==== Data
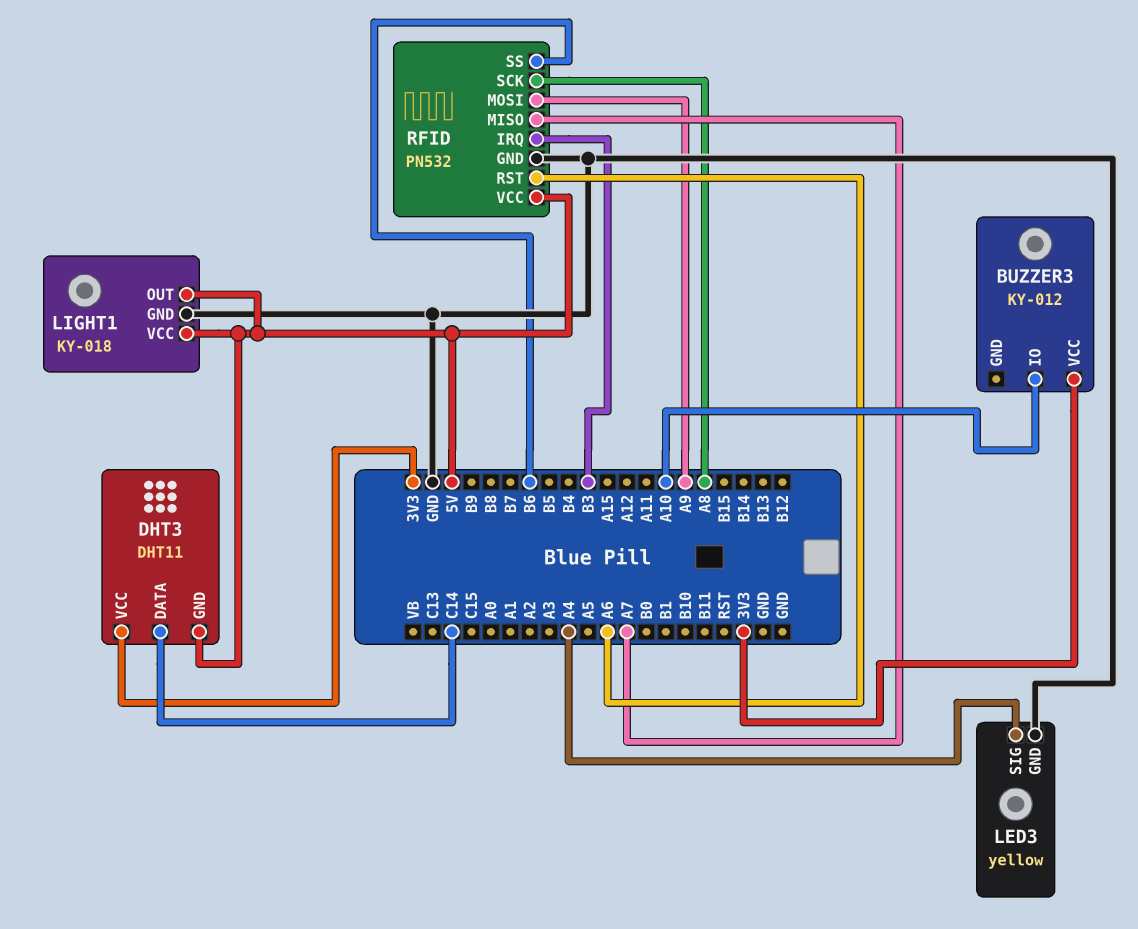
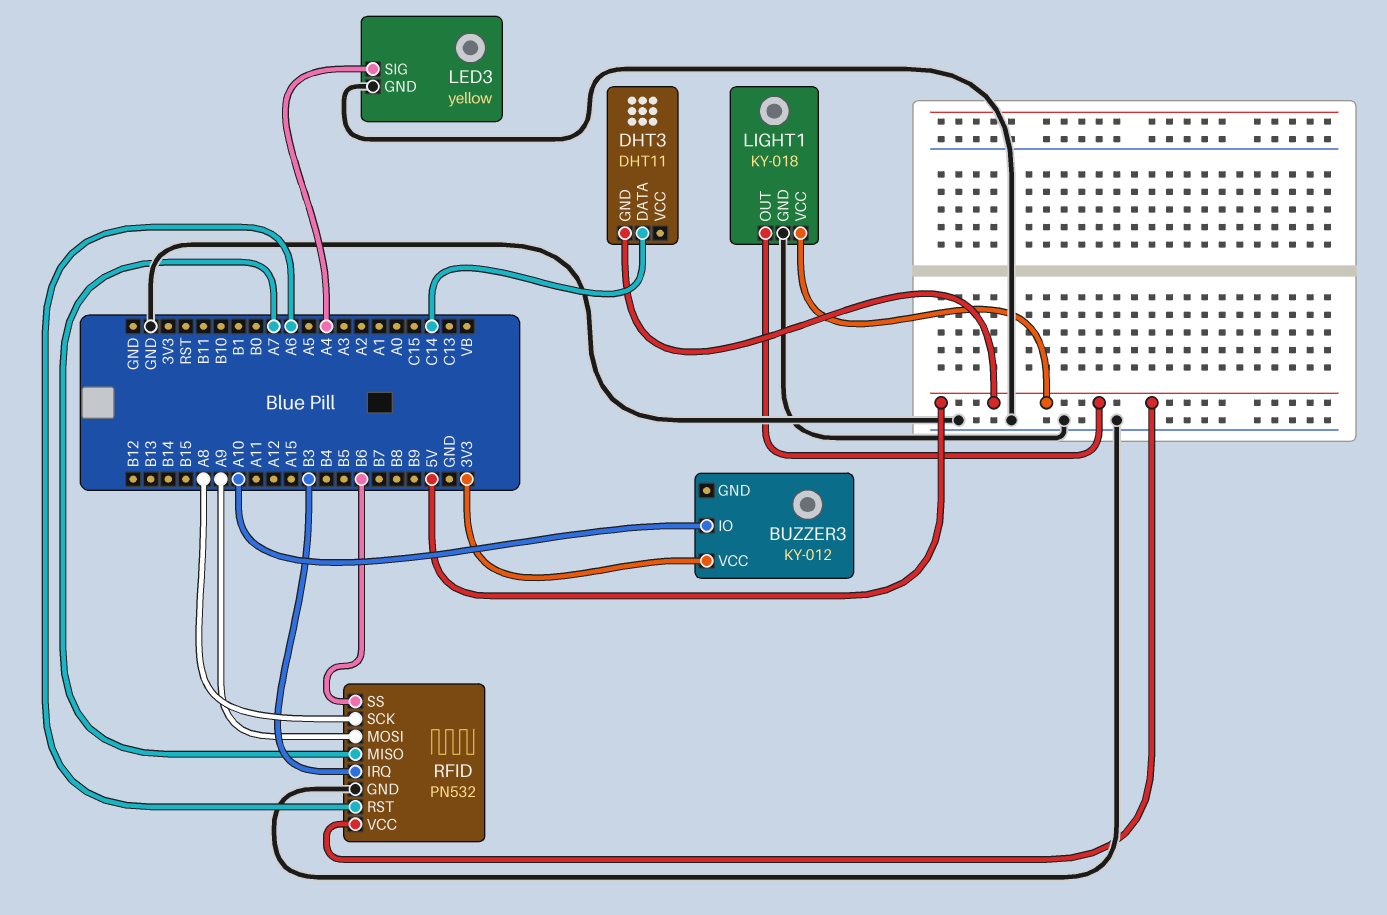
DHT3 pin VCC: 3V3 -> none

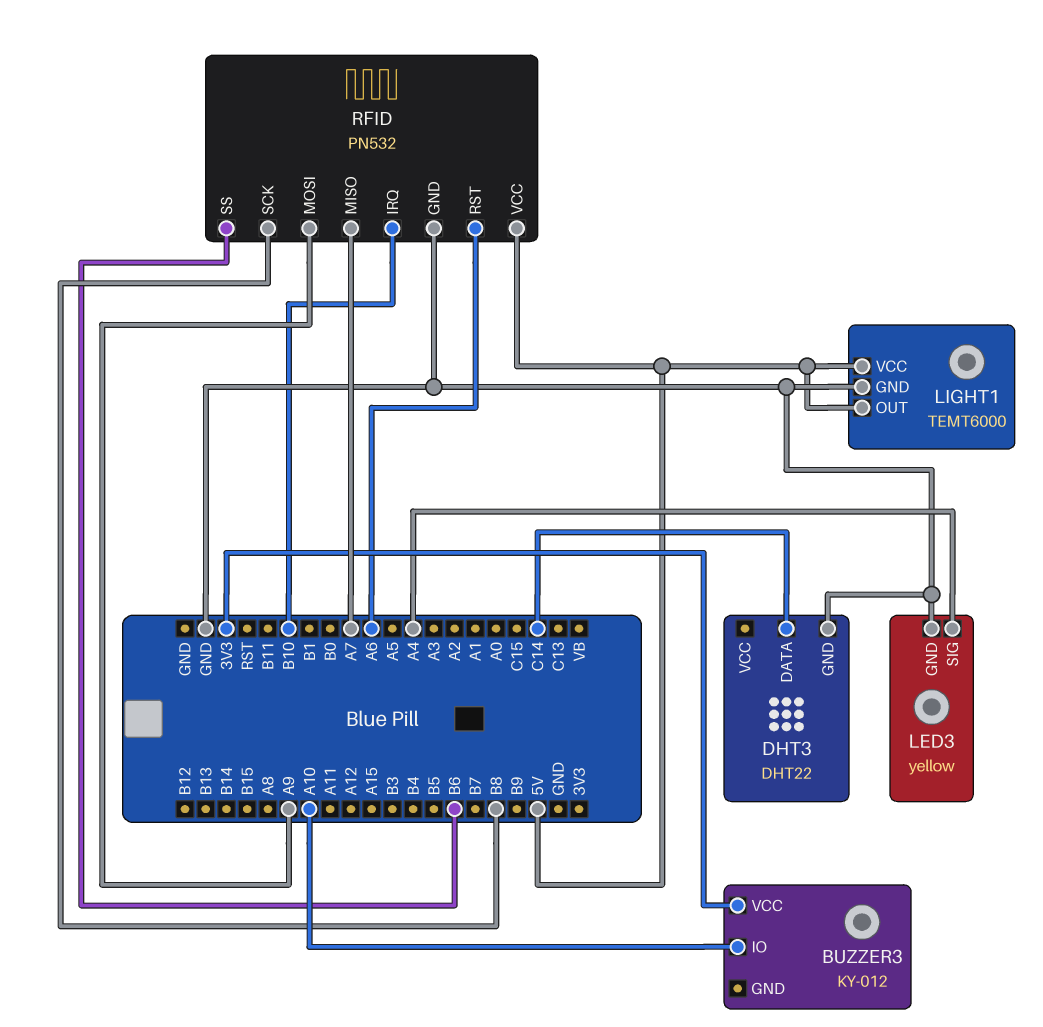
DHT3: DHT11 -> DHT22
DHT3 pin GND: 5V -> GND
LIGHT1: KY-018 -> TEMT6000
RFID pin IRQ: B3 -> B10
RFID pin SCK: A8 -> B8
========
The answer should match the data above word for word, with no pictures in it.

Reply to the task -
DHT3 pin VCC: 3V3 -> none

DHT3: DHT11 -> DHT22
DHT3 pin GND: 5V -> GND
LIGHT1: KY-018 -> TEMT6000
RFID pin IRQ: B3 -> B10
RFID pin SCK: A8 -> B8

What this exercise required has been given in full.